Exercise goal :: All that is wanted is the exact text of the lines below from the one with "purple round brick" through the one with "red brick C4", inclusive, minus any pictures.

────────────────────────────────────────

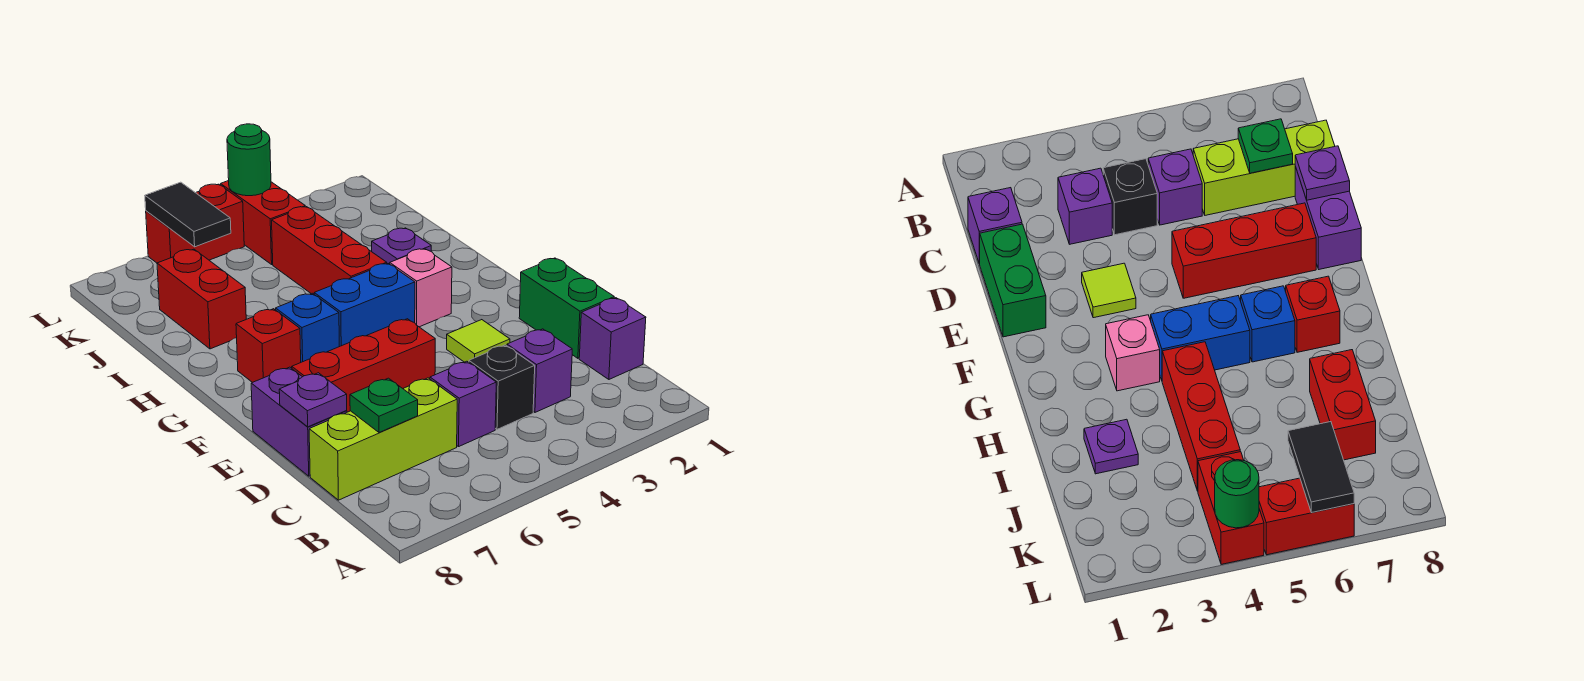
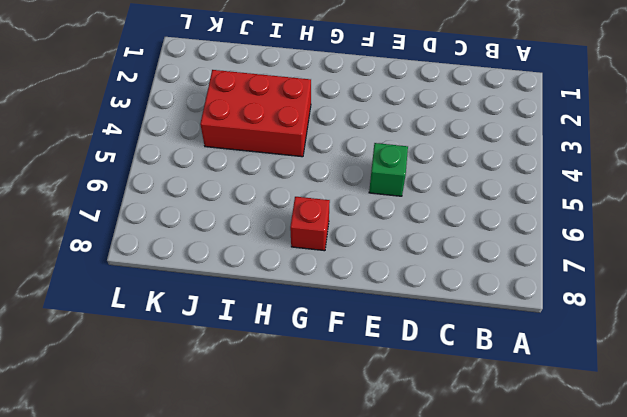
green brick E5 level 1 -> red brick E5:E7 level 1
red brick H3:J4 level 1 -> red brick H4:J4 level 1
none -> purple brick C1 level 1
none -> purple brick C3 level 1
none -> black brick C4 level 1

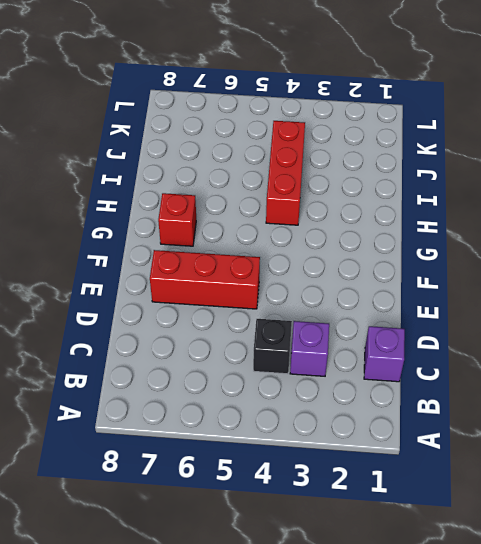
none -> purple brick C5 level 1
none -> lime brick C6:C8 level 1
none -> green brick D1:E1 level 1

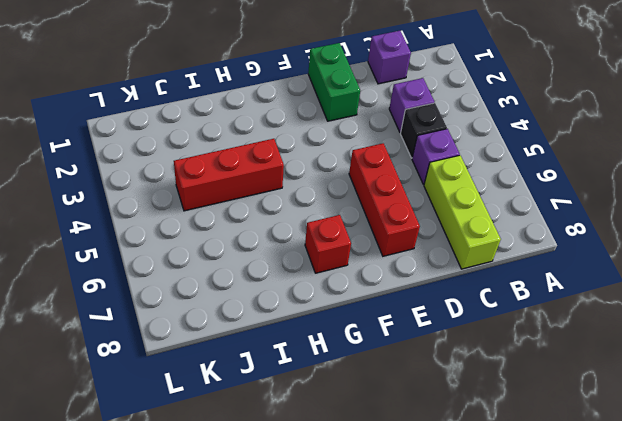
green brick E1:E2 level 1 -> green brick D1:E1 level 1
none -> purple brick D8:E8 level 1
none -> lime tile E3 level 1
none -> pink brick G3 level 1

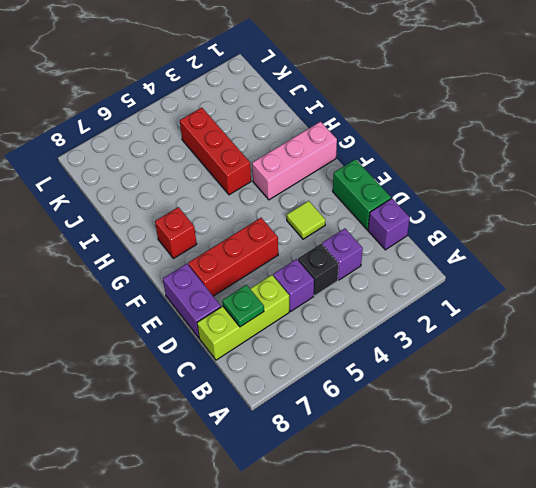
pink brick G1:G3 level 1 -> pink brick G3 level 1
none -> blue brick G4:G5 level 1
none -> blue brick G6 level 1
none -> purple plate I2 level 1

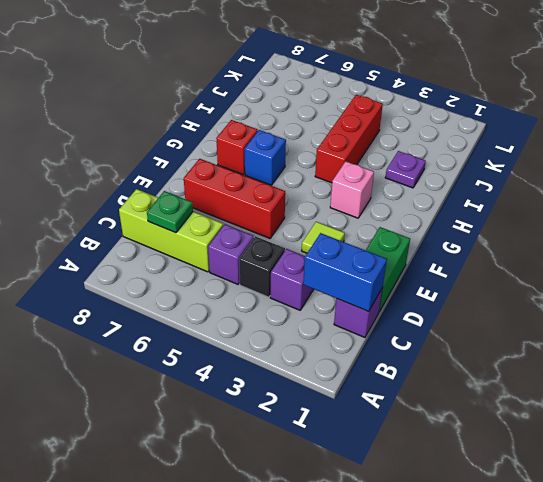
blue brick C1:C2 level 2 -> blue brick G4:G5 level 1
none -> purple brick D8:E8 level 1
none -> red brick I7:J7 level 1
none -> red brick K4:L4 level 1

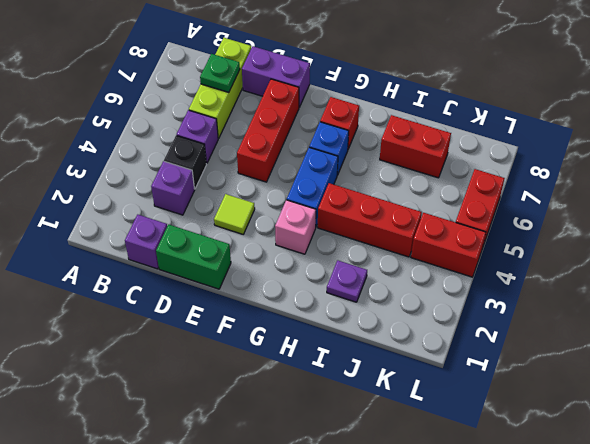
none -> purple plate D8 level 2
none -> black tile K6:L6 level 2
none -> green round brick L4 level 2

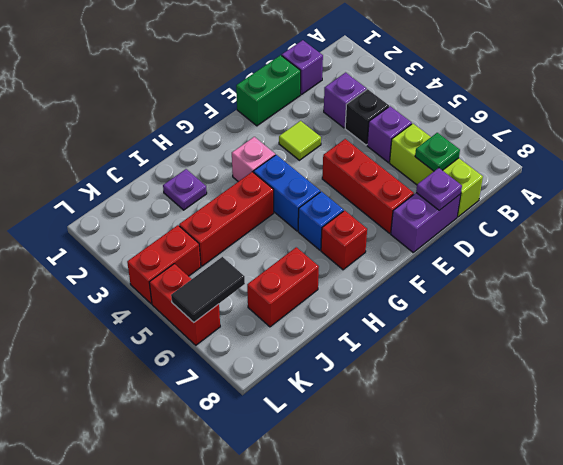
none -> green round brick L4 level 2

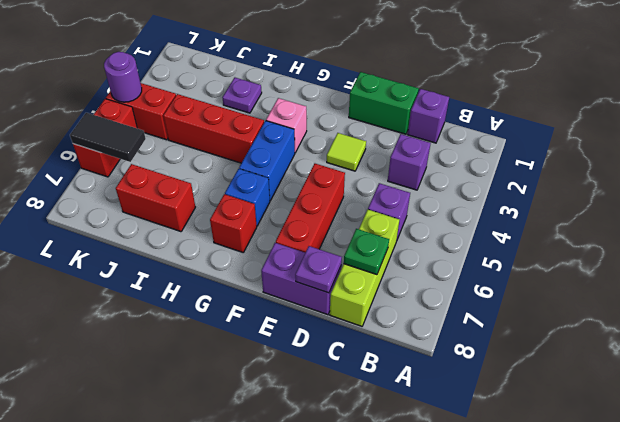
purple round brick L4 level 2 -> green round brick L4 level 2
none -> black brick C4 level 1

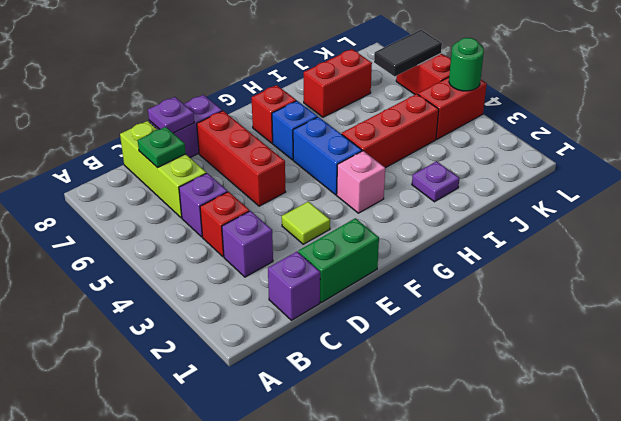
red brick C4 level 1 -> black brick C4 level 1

────────────────────────────────────────

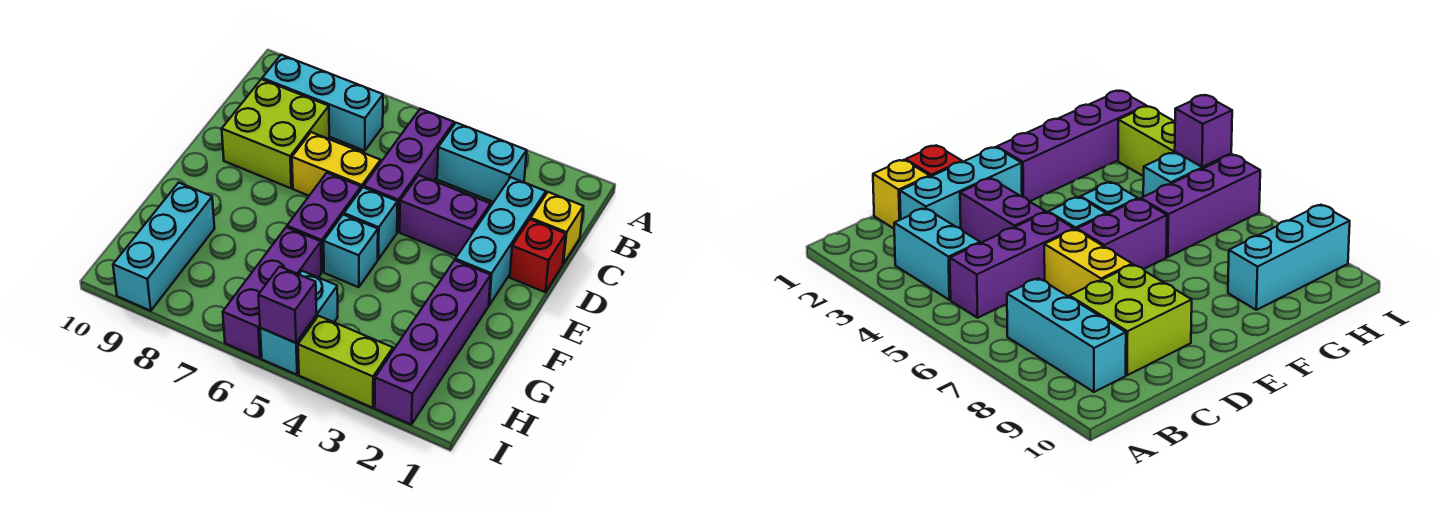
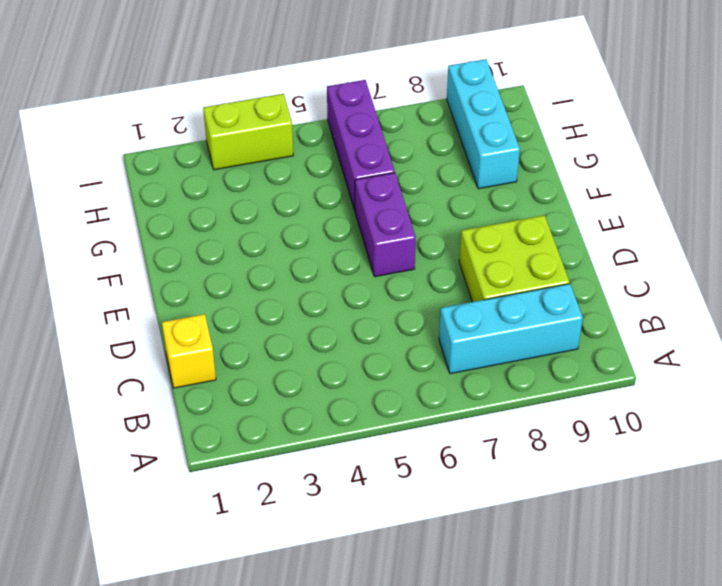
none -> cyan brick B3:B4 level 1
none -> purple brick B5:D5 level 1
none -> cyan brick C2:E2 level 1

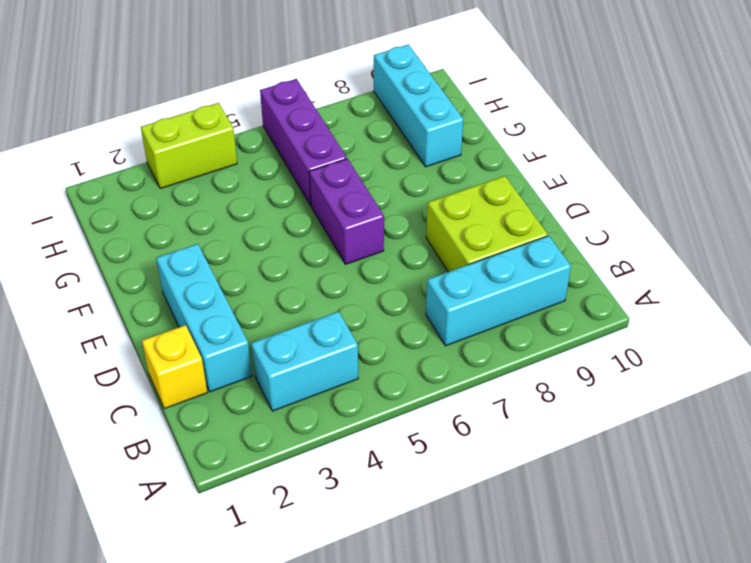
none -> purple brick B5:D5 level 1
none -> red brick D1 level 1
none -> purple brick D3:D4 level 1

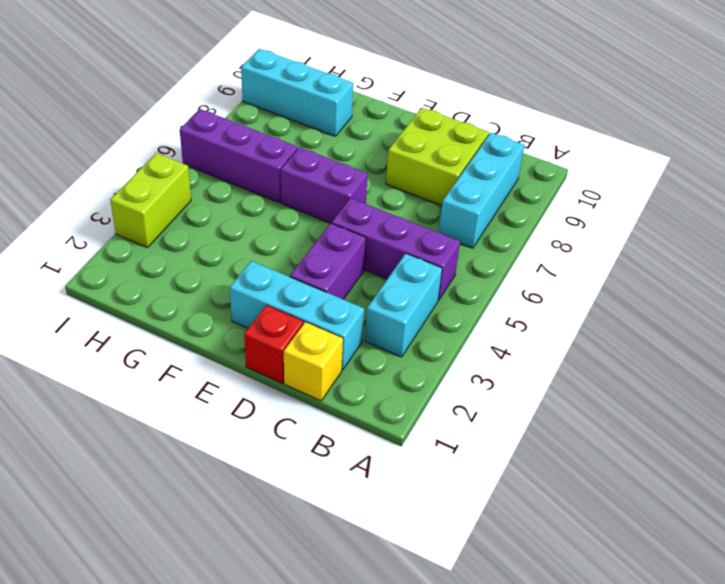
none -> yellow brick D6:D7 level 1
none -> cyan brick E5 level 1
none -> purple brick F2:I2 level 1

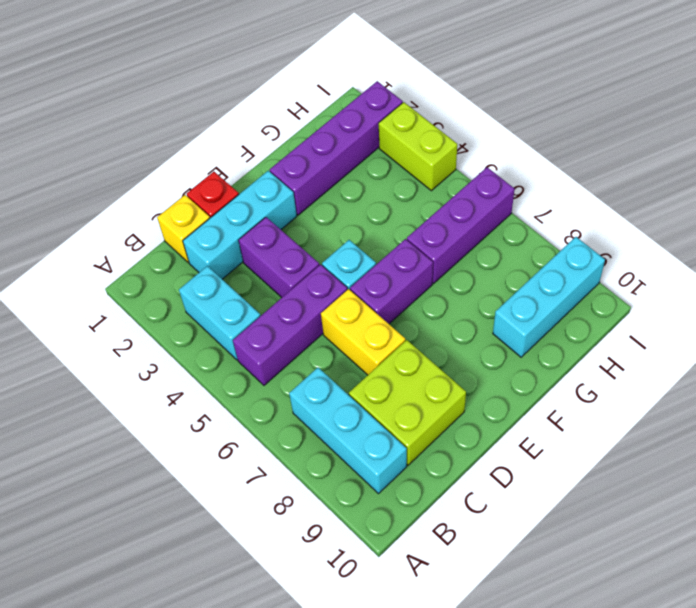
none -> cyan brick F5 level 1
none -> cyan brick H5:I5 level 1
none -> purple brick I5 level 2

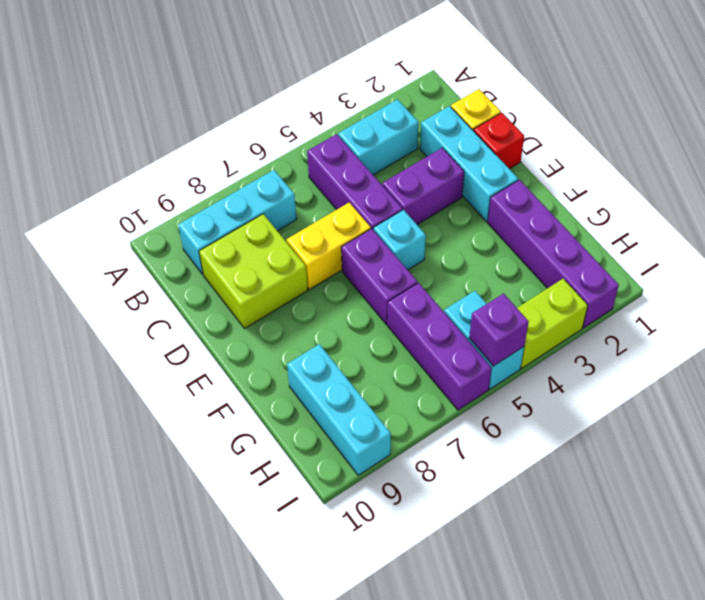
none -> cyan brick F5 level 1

────────────────────────────────────────

Your response ::
purple round brick L4 level 2 -> green round brick L4 level 2
none -> black brick C4 level 1

red brick C4 level 1 -> black brick C4 level 1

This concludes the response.